WORK REQUIRED.
Every record must be copied exactly, except that pictures are dropped.

PROVIDED RECORDS.
>>

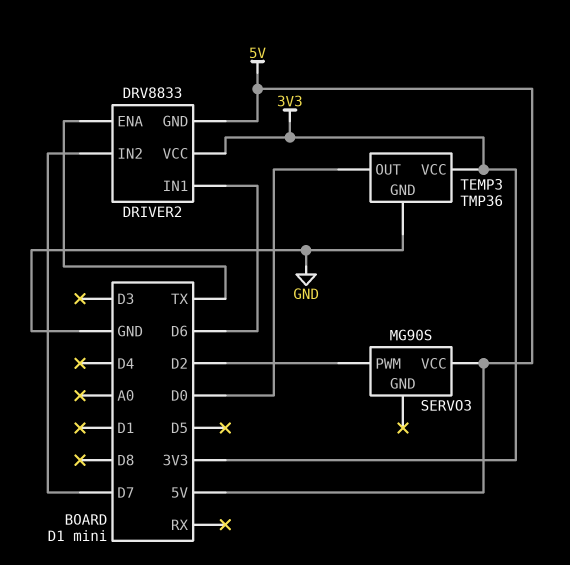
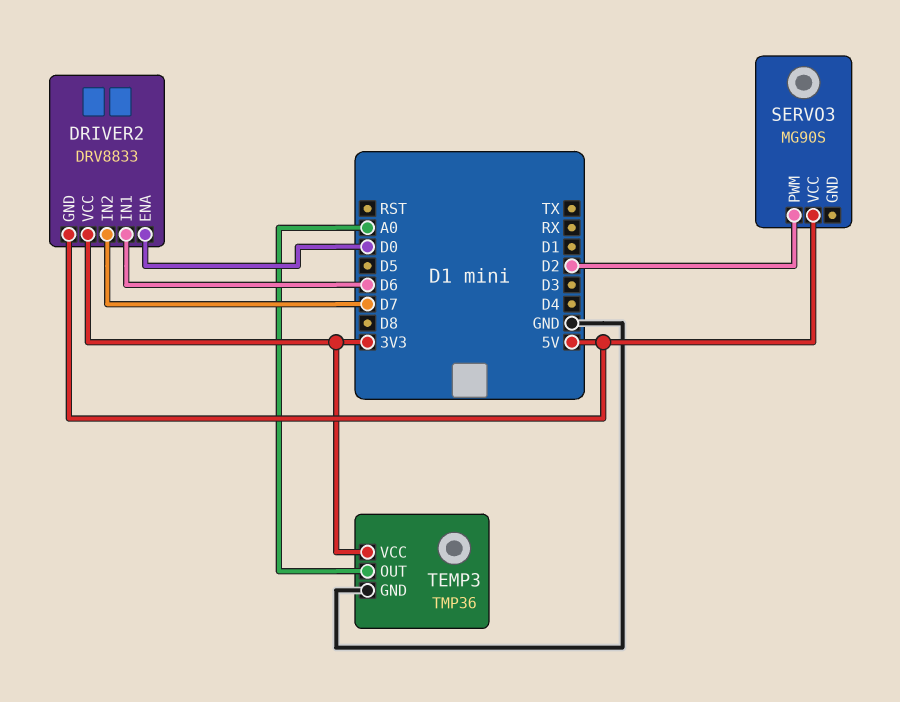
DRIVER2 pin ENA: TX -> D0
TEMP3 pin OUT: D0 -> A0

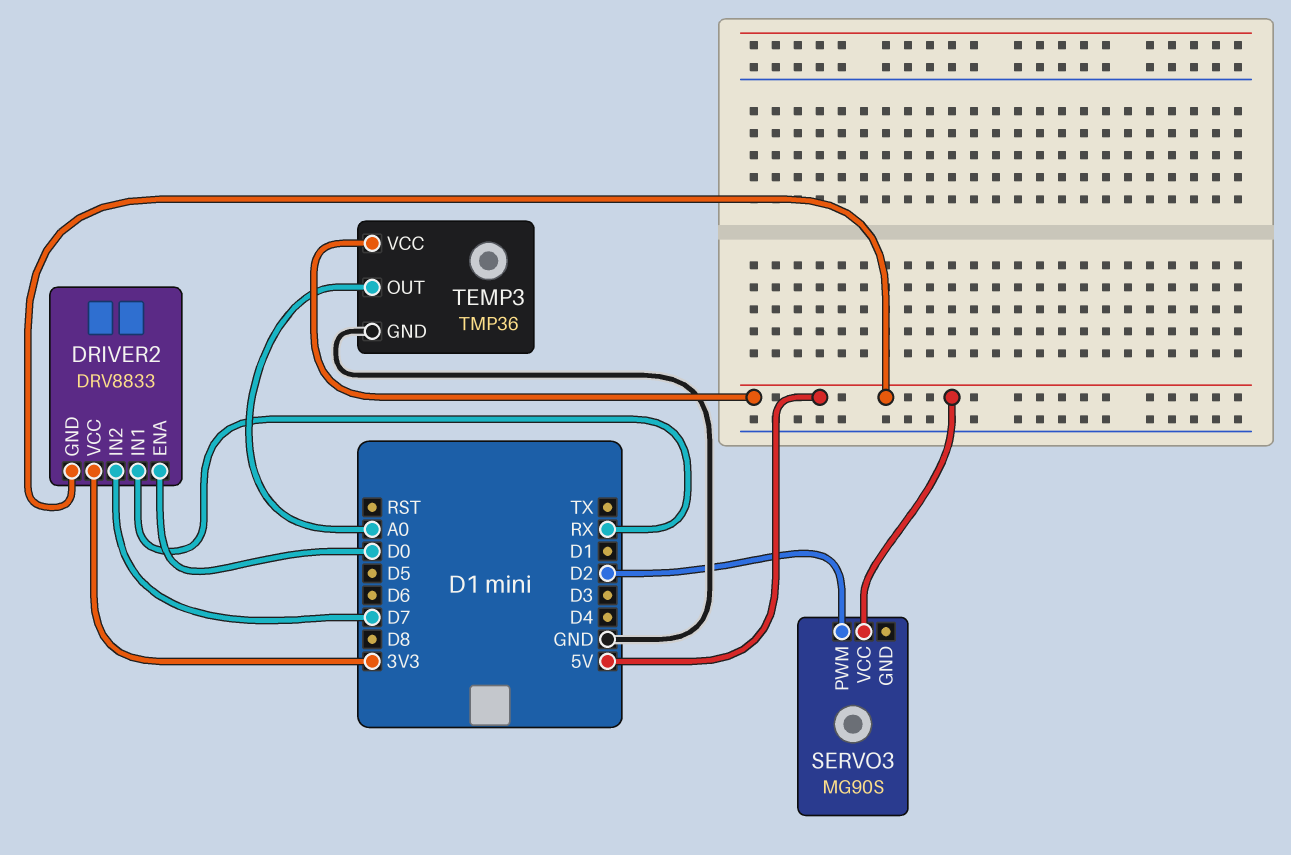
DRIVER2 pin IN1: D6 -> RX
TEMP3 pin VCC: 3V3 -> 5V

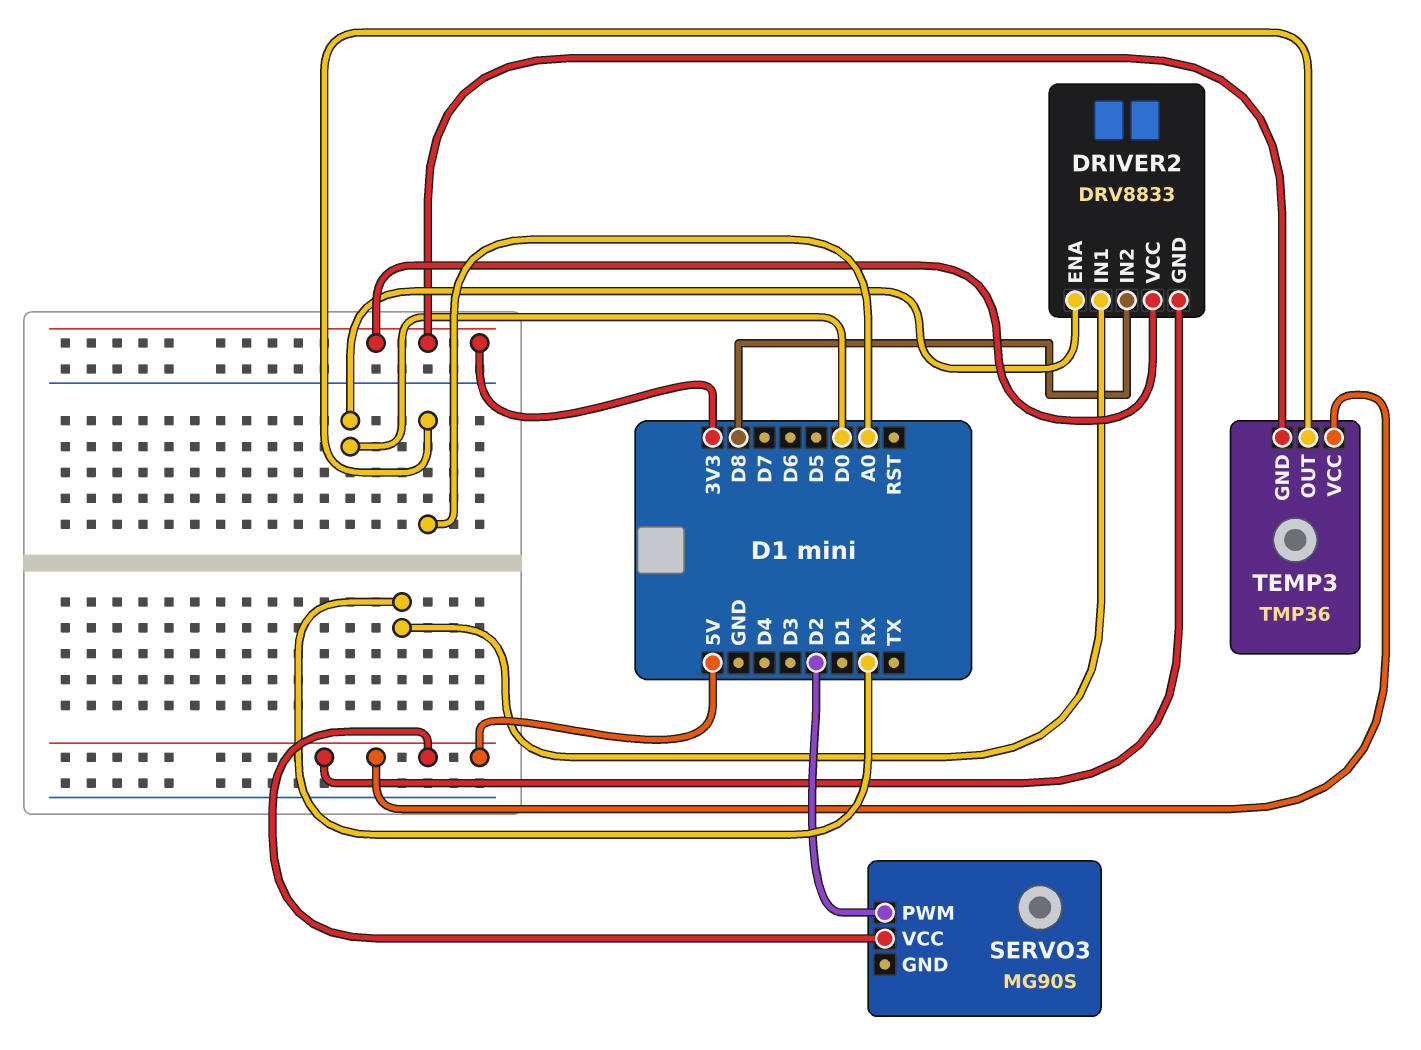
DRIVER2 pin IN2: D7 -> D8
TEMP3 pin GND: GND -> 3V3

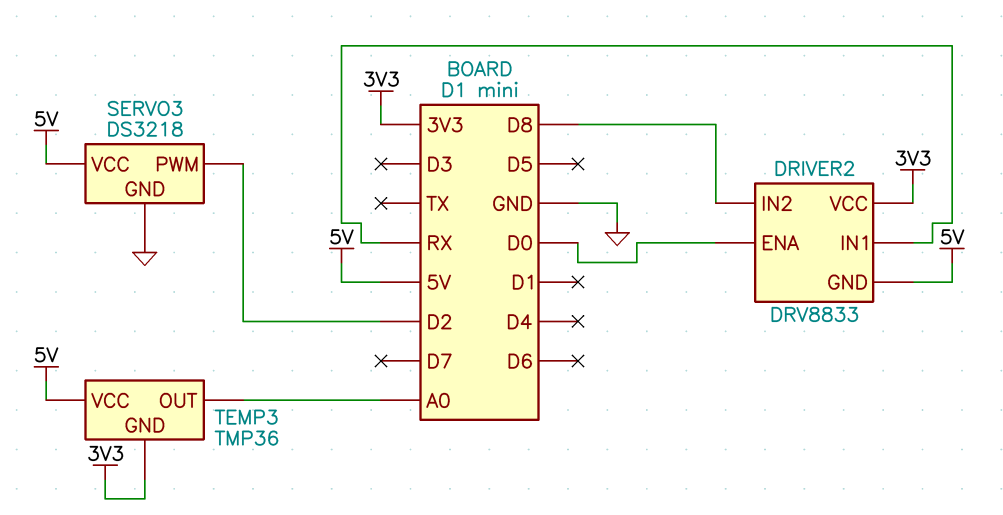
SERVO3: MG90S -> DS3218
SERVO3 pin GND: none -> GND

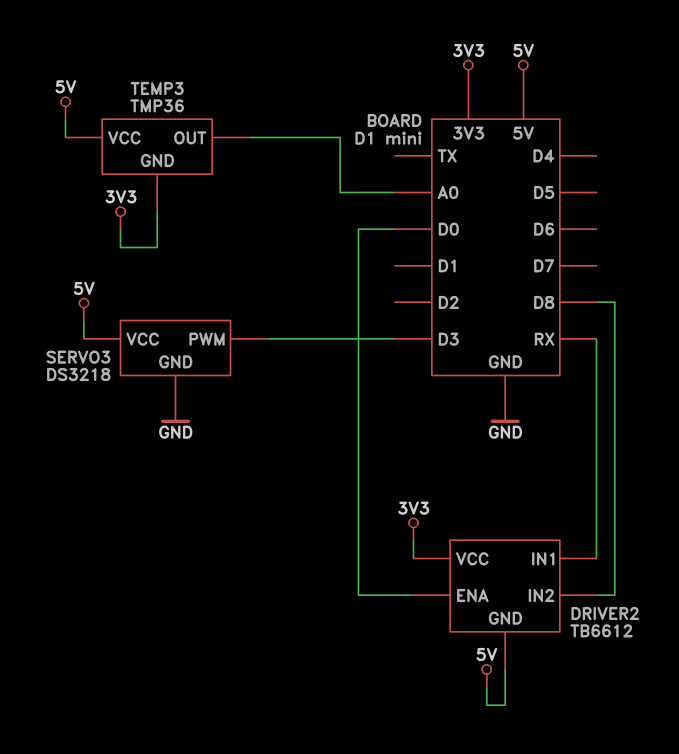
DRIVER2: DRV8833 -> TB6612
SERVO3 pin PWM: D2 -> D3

<<

ANSWER FOR THE TASK.
DRIVER2 pin ENA: TX -> D0
TEMP3 pin OUT: D0 -> A0

DRIVER2 pin IN1: D6 -> RX
TEMP3 pin VCC: 3V3 -> 5V

DRIVER2 pin IN2: D7 -> D8
TEMP3 pin GND: GND -> 3V3

SERVO3: MG90S -> DS3218
SERVO3 pin GND: none -> GND

DRIVER2: DRV8833 -> TB6612
SERVO3 pin PWM: D2 -> D3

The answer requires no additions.